Extracted data entries

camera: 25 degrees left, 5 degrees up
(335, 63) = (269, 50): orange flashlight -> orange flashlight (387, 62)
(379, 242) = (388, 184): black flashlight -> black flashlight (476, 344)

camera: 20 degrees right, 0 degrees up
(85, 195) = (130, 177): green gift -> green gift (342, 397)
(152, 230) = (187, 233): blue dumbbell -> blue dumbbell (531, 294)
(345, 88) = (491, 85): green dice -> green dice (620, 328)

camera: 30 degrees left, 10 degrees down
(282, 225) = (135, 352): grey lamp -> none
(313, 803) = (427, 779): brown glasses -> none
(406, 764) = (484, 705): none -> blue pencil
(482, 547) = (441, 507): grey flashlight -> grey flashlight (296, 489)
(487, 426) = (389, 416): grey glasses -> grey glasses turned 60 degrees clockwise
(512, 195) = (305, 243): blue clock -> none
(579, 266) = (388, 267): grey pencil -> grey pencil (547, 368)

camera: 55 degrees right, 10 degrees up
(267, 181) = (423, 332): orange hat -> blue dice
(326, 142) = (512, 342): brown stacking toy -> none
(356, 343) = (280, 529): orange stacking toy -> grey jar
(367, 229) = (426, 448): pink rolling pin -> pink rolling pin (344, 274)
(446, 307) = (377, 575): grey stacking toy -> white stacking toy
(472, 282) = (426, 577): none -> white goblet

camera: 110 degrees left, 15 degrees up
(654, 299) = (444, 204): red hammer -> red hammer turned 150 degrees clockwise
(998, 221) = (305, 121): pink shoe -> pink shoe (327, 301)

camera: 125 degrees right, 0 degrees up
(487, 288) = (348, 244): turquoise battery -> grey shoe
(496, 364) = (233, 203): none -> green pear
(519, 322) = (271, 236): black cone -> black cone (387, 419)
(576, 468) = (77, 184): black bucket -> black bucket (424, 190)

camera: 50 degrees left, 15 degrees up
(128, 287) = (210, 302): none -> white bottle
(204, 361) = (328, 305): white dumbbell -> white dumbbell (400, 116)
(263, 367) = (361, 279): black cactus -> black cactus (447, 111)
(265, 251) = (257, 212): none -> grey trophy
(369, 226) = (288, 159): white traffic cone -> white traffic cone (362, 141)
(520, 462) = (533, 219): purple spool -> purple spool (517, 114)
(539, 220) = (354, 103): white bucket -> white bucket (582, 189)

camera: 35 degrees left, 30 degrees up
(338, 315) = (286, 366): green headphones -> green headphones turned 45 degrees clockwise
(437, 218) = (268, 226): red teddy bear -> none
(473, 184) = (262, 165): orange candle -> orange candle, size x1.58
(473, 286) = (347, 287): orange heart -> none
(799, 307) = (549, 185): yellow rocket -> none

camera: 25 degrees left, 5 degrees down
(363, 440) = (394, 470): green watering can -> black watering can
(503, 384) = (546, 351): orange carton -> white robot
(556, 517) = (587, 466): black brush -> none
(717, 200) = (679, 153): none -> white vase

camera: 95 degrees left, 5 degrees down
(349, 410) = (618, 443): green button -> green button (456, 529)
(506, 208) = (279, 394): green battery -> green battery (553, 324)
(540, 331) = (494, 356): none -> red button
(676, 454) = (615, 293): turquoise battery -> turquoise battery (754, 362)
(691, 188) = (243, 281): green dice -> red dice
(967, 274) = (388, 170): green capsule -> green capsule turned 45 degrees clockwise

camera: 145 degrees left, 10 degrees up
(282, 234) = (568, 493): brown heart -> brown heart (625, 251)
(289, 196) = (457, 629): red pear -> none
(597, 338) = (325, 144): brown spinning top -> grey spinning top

> _WHAT NEEDS TO BE DONE_:
Take the lines from the first line of the records through the line holding "(152, 230) = (187, 233): blue", both included, and please reproduce them exactly with nothing added.

> _REPLY TO THE TASK_:
camera: 25 degrees left, 5 degrees up
(335, 63) = (269, 50): orange flashlight -> orange flashlight (387, 62)
(379, 242) = (388, 184): black flashlight -> black flashlight (476, 344)

camera: 20 degrees right, 0 degrees up
(85, 195) = (130, 177): green gift -> green gift (342, 397)
(152, 230) = (187, 233): blue dumbbell -> blue dumbbell (531, 294)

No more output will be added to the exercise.